**Exercise task**
Copy the records below word for word, leaving out the pictures.

— BEGIN —

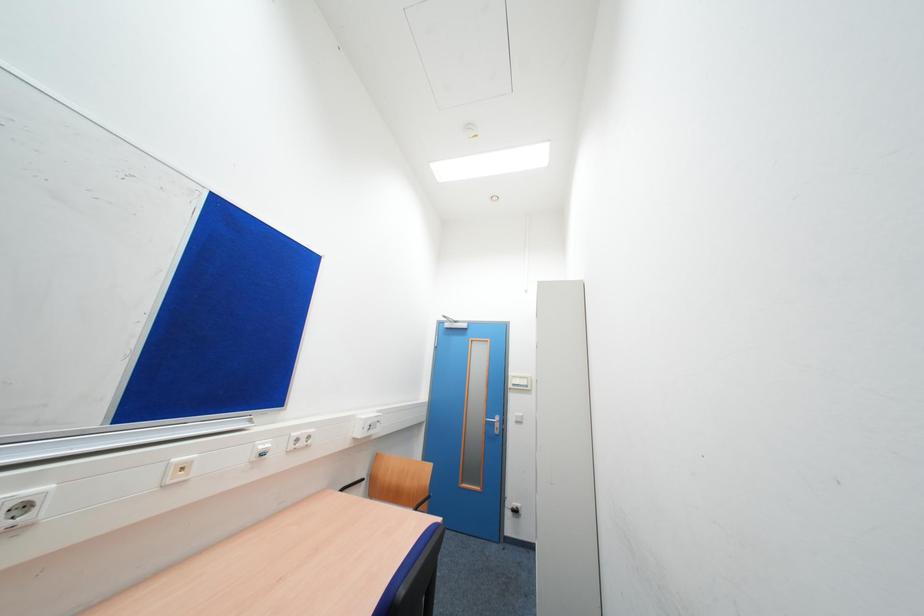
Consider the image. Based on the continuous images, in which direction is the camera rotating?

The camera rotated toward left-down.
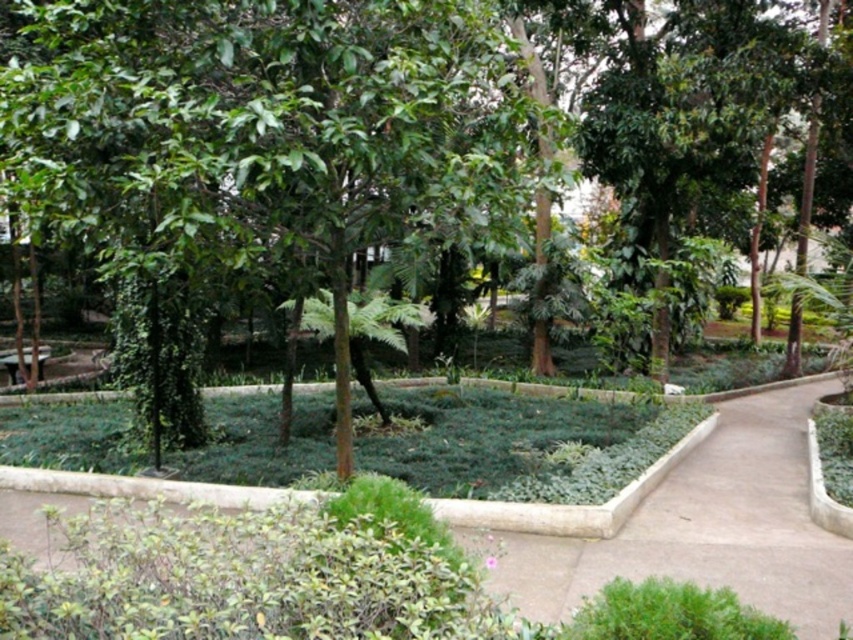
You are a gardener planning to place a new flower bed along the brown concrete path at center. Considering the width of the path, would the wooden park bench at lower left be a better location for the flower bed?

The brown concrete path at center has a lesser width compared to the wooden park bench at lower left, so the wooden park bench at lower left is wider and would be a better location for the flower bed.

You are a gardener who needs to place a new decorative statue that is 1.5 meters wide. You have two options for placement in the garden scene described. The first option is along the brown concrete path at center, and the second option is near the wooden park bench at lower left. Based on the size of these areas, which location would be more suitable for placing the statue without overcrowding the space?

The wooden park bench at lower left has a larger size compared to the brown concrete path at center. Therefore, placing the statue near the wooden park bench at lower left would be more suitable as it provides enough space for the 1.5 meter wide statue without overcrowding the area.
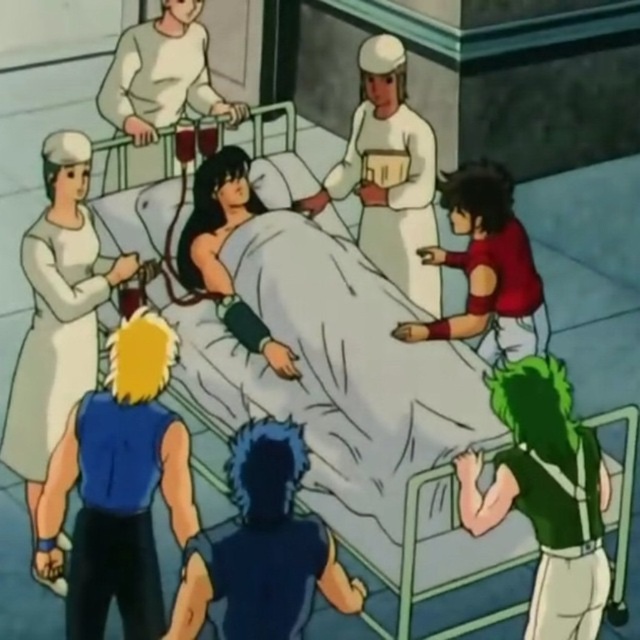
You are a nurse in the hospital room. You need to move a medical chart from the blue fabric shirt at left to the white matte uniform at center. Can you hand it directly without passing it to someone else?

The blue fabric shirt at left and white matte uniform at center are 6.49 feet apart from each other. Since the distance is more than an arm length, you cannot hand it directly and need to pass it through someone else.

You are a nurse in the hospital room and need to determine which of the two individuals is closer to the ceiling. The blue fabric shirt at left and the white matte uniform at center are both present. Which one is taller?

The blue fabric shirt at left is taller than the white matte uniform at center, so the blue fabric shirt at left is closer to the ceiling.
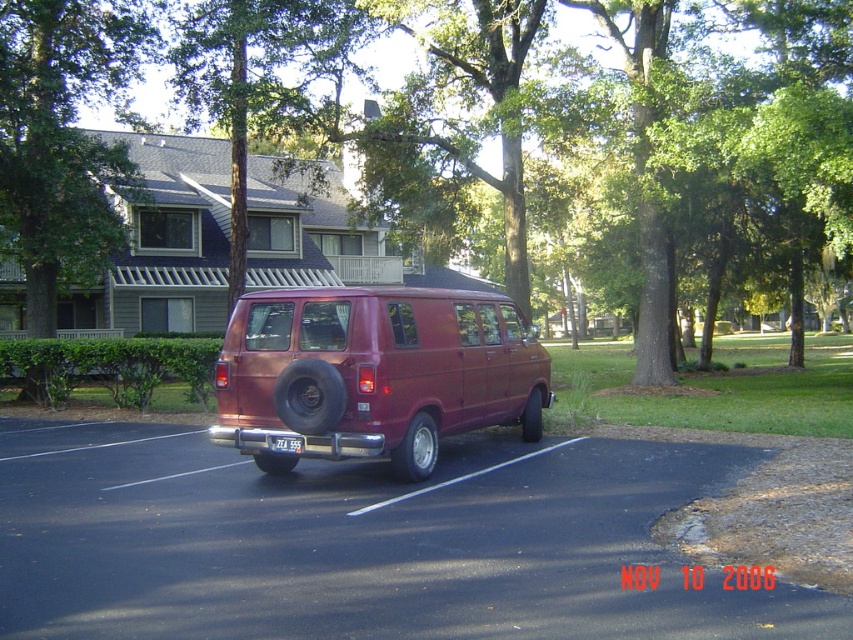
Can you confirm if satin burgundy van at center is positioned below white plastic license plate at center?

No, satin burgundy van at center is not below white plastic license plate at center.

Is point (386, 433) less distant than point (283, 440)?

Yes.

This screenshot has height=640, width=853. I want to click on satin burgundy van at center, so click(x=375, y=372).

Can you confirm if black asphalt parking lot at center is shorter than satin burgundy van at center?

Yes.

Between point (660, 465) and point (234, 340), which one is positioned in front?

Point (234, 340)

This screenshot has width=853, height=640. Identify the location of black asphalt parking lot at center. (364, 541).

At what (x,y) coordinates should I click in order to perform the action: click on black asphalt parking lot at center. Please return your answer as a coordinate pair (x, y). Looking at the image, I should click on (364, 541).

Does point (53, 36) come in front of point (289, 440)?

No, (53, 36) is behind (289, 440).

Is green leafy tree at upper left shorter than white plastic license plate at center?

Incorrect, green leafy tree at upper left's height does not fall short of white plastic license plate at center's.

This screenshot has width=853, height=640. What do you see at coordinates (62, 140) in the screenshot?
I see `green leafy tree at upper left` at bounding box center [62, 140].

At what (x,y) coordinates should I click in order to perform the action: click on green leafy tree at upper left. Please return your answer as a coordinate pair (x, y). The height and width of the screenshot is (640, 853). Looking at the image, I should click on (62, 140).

— END —

**Task result**
Consider the image. Based on the continuous images, in which direction is the camera rotating?

The camera rotated toward left-down.
You are a gardener planning to place a new flower bed along the brown concrete path at center. Considering the width of the path, would the wooden park bench at lower left be a better location for the flower bed?

The brown concrete path at center has a lesser width compared to the wooden park bench at lower left, so the wooden park bench at lower left is wider and would be a better location for the flower bed.

You are a gardener who needs to place a new decorative statue that is 1.5 meters wide. You have two options for placement in the garden scene described. The first option is along the brown concrete path at center, and the second option is near the wooden park bench at lower left. Based on the size of these areas, which location would be more suitable for placing the statue without overcrowding the space?

The wooden park bench at lower left has a larger size compared to the brown concrete path at center. Therefore, placing the statue near the wooden park bench at lower left would be more suitable as it provides enough space for the 1.5 meter wide statue without overcrowding the area.
You are a nurse in the hospital room. You need to move a medical chart from the blue fabric shirt at left to the white matte uniform at center. Can you hand it directly without passing it to someone else?

The blue fabric shirt at left and white matte uniform at center are 6.49 feet apart from each other. Since the distance is more than an arm length, you cannot hand it directly and need to pass it through someone else.

You are a nurse in the hospital room and need to determine which of the two individuals is closer to the ceiling. The blue fabric shirt at left and the white matte uniform at center are both present. Which one is taller?

The blue fabric shirt at left is taller than the white matte uniform at center, so the blue fabric shirt at left is closer to the ceiling.
Can you confirm if satin burgundy van at center is positioned below white plastic license plate at center?

No, satin burgundy van at center is not below white plastic license plate at center.

Is point (386, 433) less distant than point (283, 440)?

Yes.

This screenshot has height=640, width=853. I want to click on satin burgundy van at center, so click(x=375, y=372).

Can you confirm if black asphalt parking lot at center is shorter than satin burgundy van at center?

Yes.

Between point (660, 465) and point (234, 340), which one is positioned in front?

Point (234, 340)

This screenshot has width=853, height=640. Identify the location of black asphalt parking lot at center. (364, 541).

At what (x,y) coordinates should I click in order to perform the action: click on black asphalt parking lot at center. Please return your answer as a coordinate pair (x, y). Looking at the image, I should click on (364, 541).

Does point (53, 36) come in front of point (289, 440)?

No, (53, 36) is behind (289, 440).

Is green leafy tree at upper left shorter than white plastic license plate at center?

Incorrect, green leafy tree at upper left's height does not fall short of white plastic license plate at center's.

This screenshot has width=853, height=640. What do you see at coordinates (62, 140) in the screenshot?
I see `green leafy tree at upper left` at bounding box center [62, 140].

At what (x,y) coordinates should I click in order to perform the action: click on green leafy tree at upper left. Please return your answer as a coordinate pair (x, y). The height and width of the screenshot is (640, 853). Looking at the image, I should click on (62, 140).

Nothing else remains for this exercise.